Your task.
With the images removed, write out every line below exactly.

Material shown.
• • •

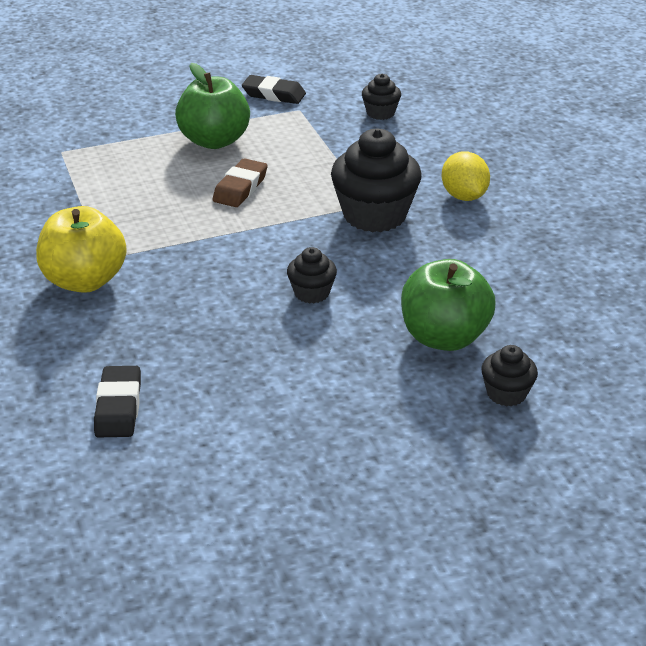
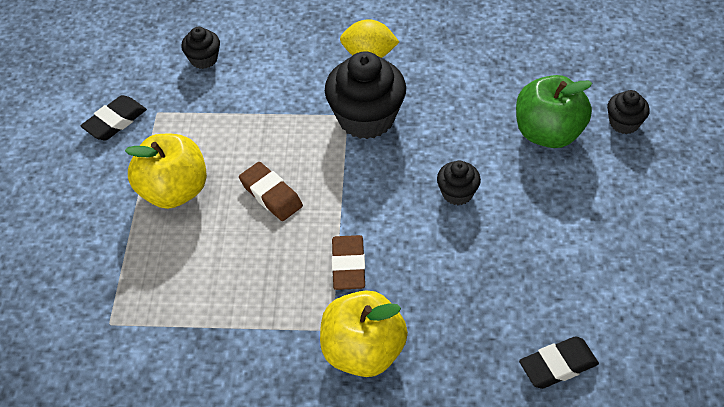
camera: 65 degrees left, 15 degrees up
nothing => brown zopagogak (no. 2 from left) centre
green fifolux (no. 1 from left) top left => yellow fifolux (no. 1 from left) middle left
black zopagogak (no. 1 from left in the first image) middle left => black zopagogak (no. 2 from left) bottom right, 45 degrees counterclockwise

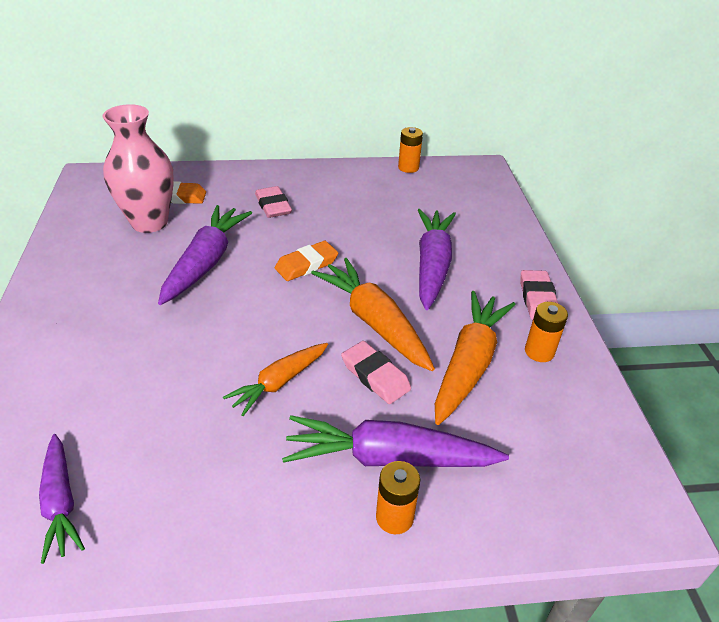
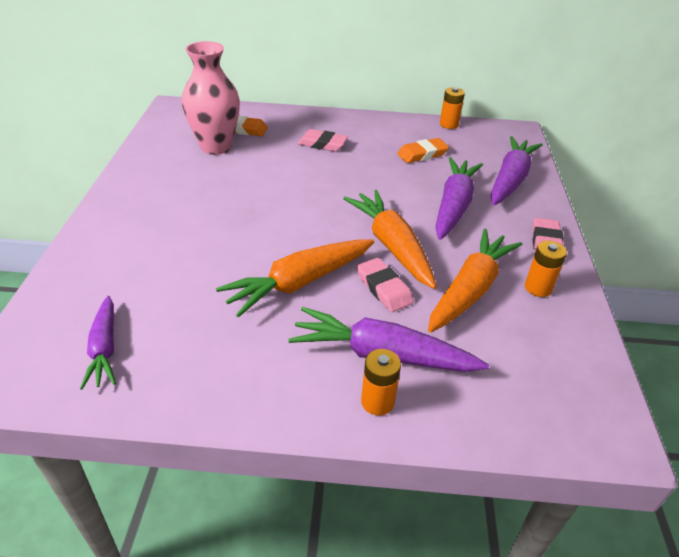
camera: 10 degrees right, 0 degrees up
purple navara (no. 2 from left in the first image) middle left => purple navara (no. 4 from left) top right, shifted
orange zopagogak (no. 2 from left) centre => orange zopagogak (no. 2 from left) top centre, shifted
pink zopagogak (no. 1 from left) top centre, 60 degrees counterclockwise
orange navara (no. 1 from left) centre, x1.61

• • •

Task response.
camera: 65 degrees left, 15 degrees up
nothing => brown zopagogak (no. 2 from left) centre
green fifolux (no. 1 from left) top left => yellow fifolux (no. 1 from left) middle left
black zopagogak (no. 1 from left in the first image) middle left => black zopagogak (no. 2 from left) bottom right, 45 degrees counterclockwise

camera: 10 degrees right, 0 degrees up
purple navara (no. 2 from left in the first image) middle left => purple navara (no. 4 from left) top right, shifted
orange zopagogak (no. 2 from left) centre => orange zopagogak (no. 2 from left) top centre, shifted
pink zopagogak (no. 1 from left) top centre, 60 degrees counterclockwise
orange navara (no. 1 from left) centre, x1.61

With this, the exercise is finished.